▶ **EXERCISE REQUIREMENTS**
Take the entries below and write them out exactly, with each picture removed.

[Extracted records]

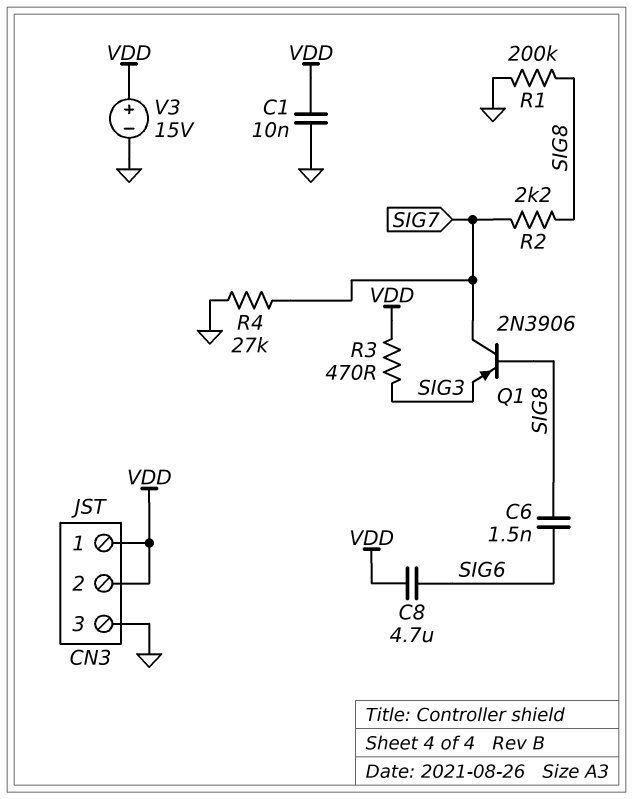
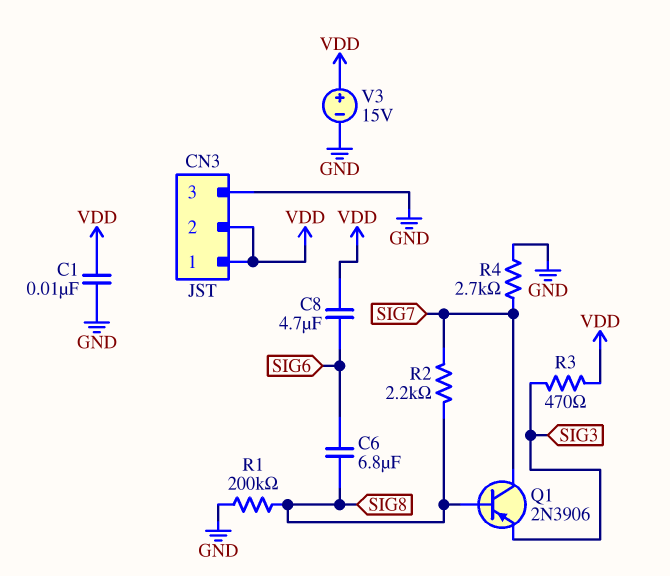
C6: 1.5nF (SIG6, SIG8) -> 6.8uF (SIG6, SIG8)
R4: 27k (GND, SIG7) -> 2.7k (GND, SIG7)

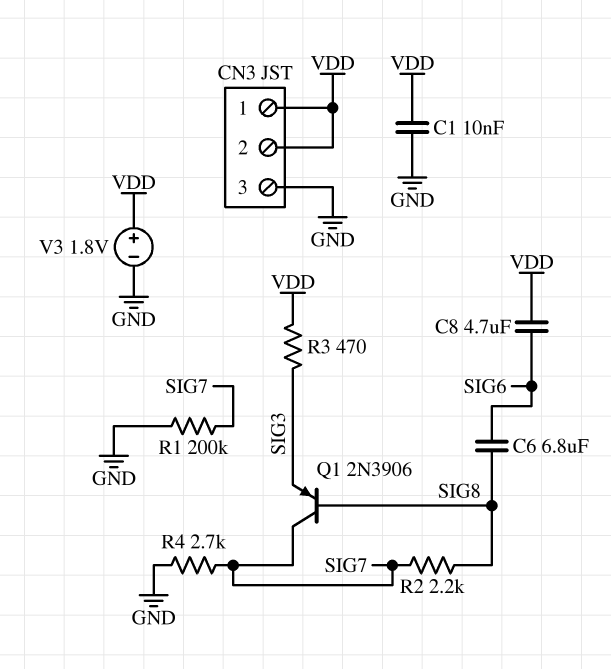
R1: 200k (GND, SIG8) -> 200k (GND, SIG7)
V3: 15V (plus VDD, minus GND) -> 1.8V (plus VDD, minus GND)

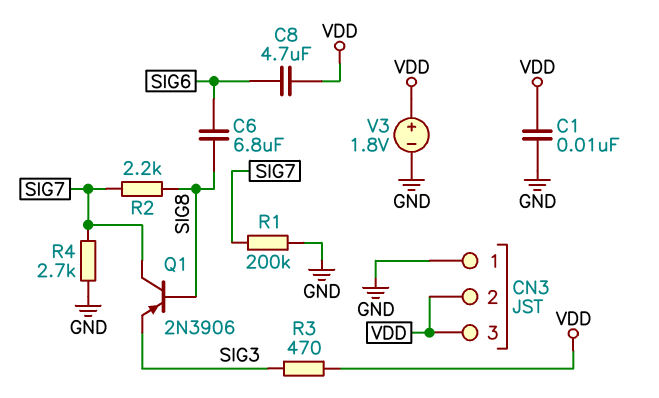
CN3 pin 1: VDD -> GND
CN3 pin 3: GND -> VDD

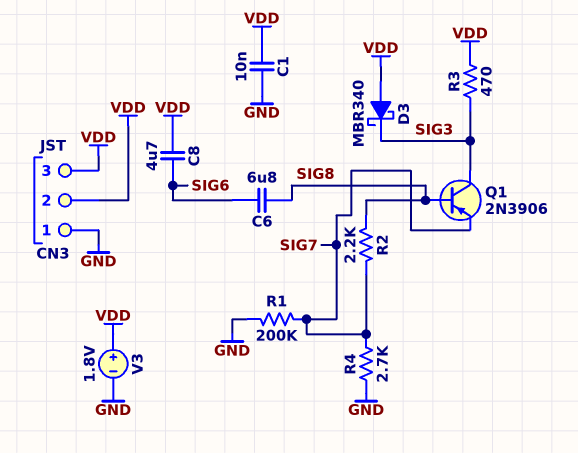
D3: none -> schottky MBR340 (A VDD, K SIG3)
Q1: PNP 2N3906 (B SIG8, C SIG7, E SIG3) -> PNP 2N3906 (B SIG8, C SIG3, E SIG7)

▶ **YOUR RESPONSE**
C6: 1.5nF (SIG6, SIG8) -> 6.8uF (SIG6, SIG8)
R4: 27k (GND, SIG7) -> 2.7k (GND, SIG7)

R1: 200k (GND, SIG8) -> 200k (GND, SIG7)
V3: 15V (plus VDD, minus GND) -> 1.8V (plus VDD, minus GND)

CN3 pin 1: VDD -> GND
CN3 pin 3: GND -> VDD

D3: none -> schottky MBR340 (A VDD, K SIG3)
Q1: PNP 2N3906 (B SIG8, C SIG7, E SIG3) -> PNP 2N3906 (B SIG8, C SIG3, E SIG7)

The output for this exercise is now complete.